-- Work to be completed --
Look through the records below for the word "flashlight". Report how many lines have it, and only that number.

(Information provided Opens)

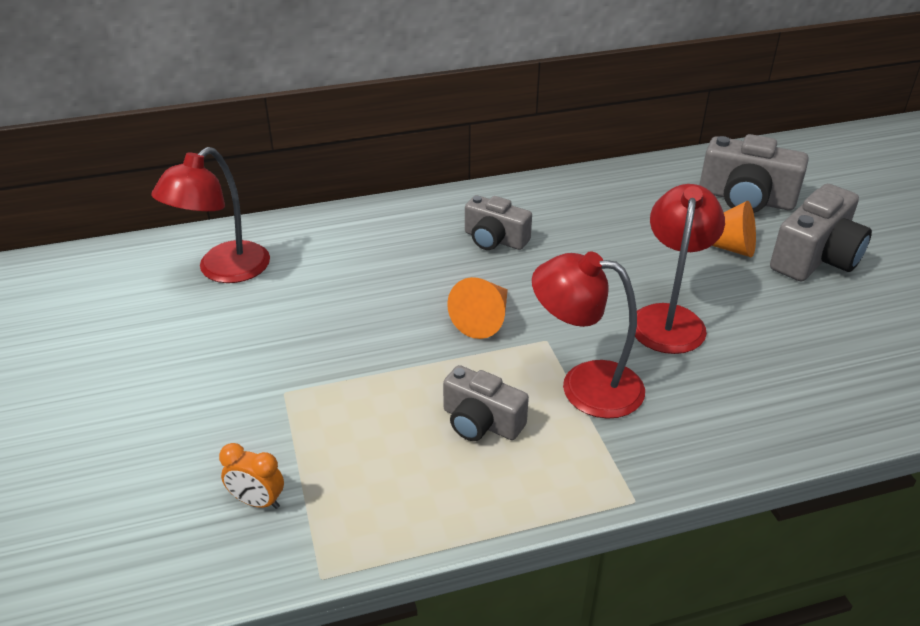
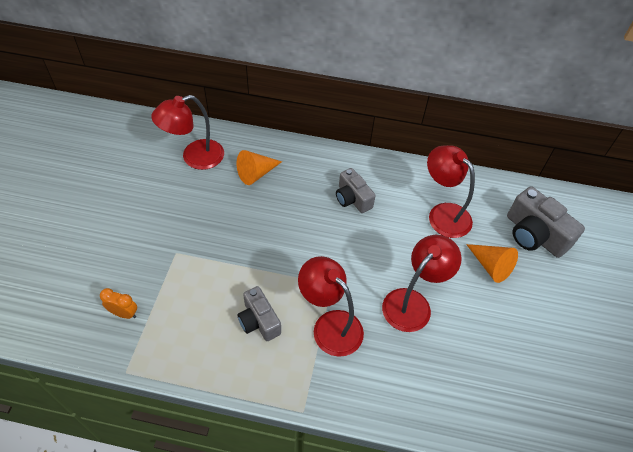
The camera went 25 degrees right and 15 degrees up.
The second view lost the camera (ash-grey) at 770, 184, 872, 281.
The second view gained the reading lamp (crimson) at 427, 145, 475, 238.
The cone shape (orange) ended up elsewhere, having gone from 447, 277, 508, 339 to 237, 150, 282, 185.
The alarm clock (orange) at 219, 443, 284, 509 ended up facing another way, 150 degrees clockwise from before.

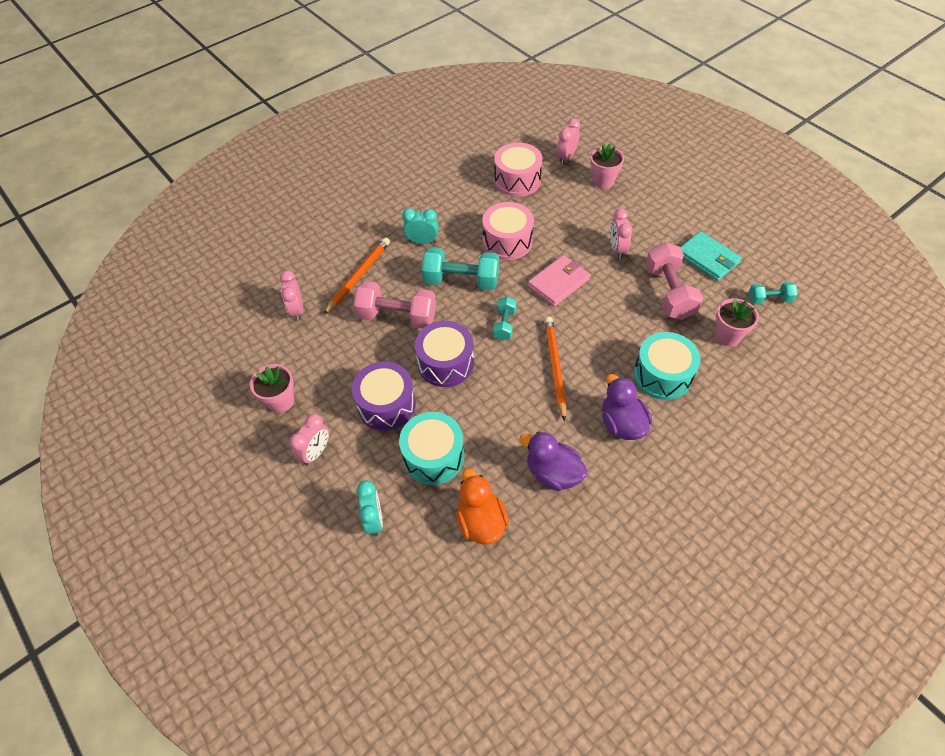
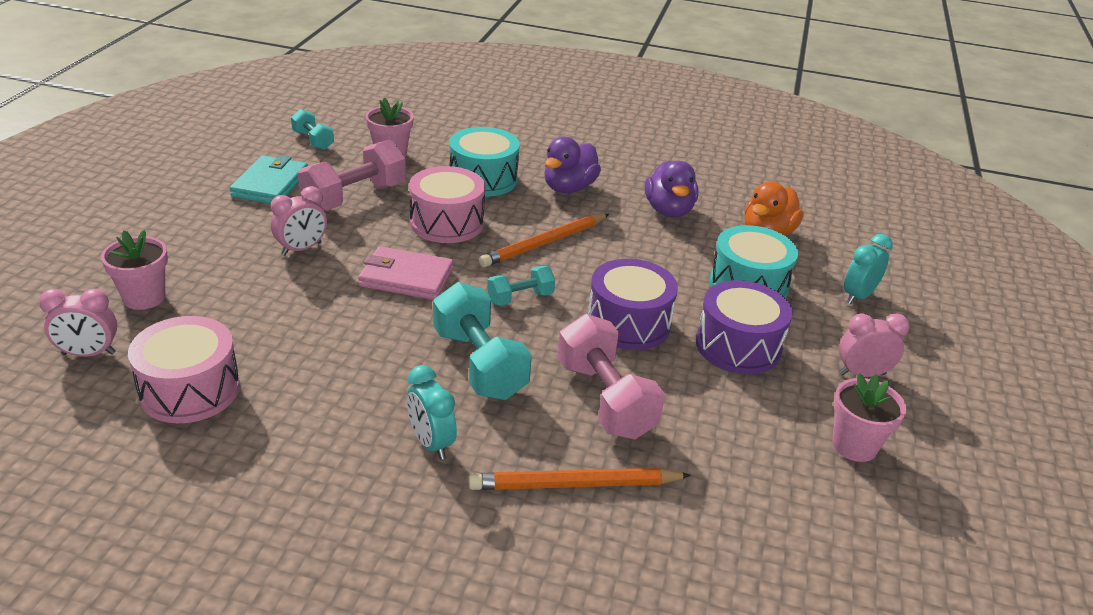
The camera went 130 degrees left and 20 degrees down.
The second view lost the alarm clock (rose-pink) at 280, 270, 304, 321.
The drum (rose-pink) ended up elsewhere, having gone from 482, 202, 534, 260 to 409, 166, 485, 243.

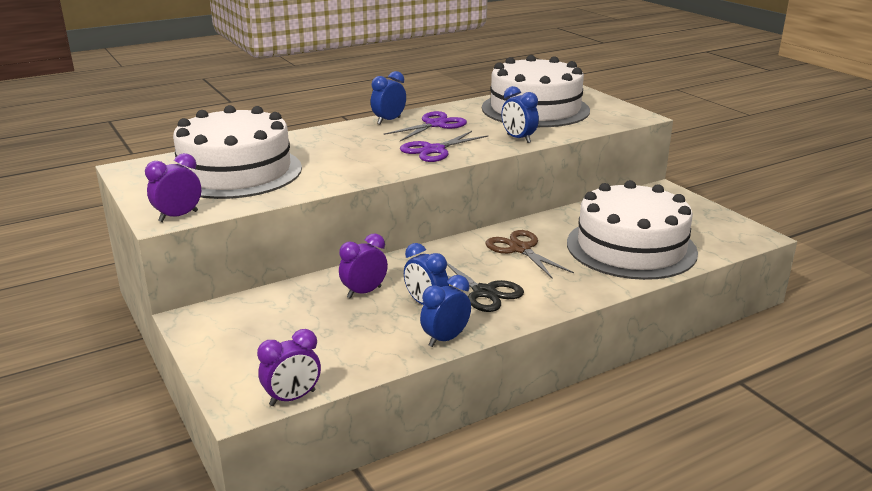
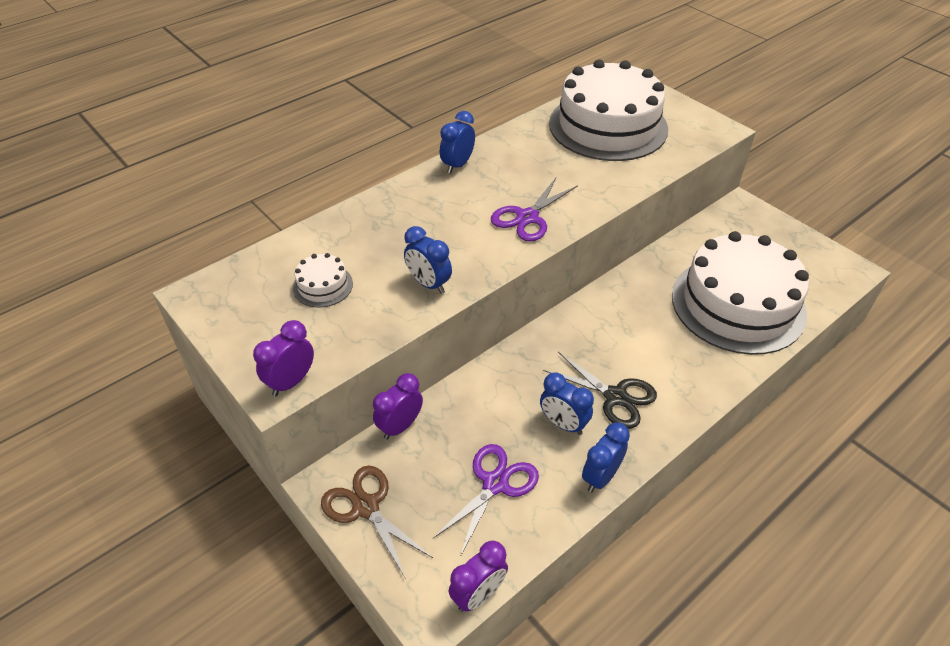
The camera went 10 degrees left and 20 degrees up.
The alarm clock (purple) ended up elsewhere, having gone from 339, 233, 388, 299 to 373, 373, 423, 440.
The scissors (purple) ended up elsewhere, having gone from 384, 111, 467, 141 to 432, 444, 539, 557.
The scissors (dark brown) ended up elsewhere, having gone from 485, 230, 574, 279 to 321, 466, 433, 579.
The alarm clock (blue) ended up elsewhere, having gone from 501, 86, 539, 143 to 404, 226, 452, 294.
The size of the layer cake (white) at 173, 105, 302, 199 changed by a factor of 0.40.

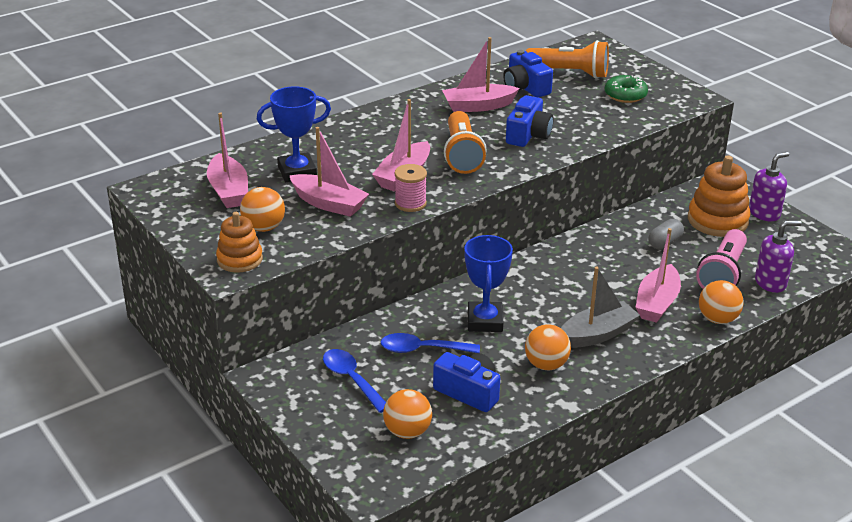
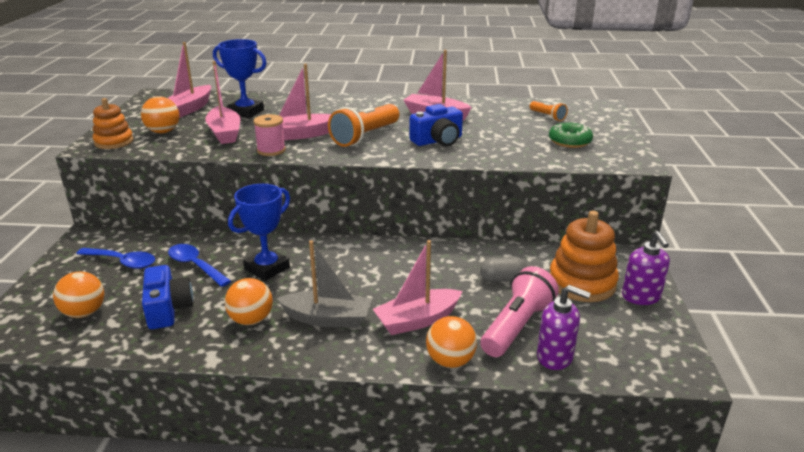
The camera went 40 degrees right and 5 degrees down.
The second view lost the camera (blue) at 503, 50, 553, 98.
The teaspoon (blue) at 323, 349, 386, 413 ended up facing another way, 105 degrees clockwise from before.
The flashlight (rose-pink) at 696, 229, 747, 289 ended up facing another way, 150 degrees clockwise from before.
The soap pump (purple) at 749, 152, 789, 221 ended up facing another way, 75 degrees clockwise from before.
The size of the flashlight (orange) at 526, 40, 609, 79 changed by a factor of 0.52.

(Information provided Closes)

-- Result below --
2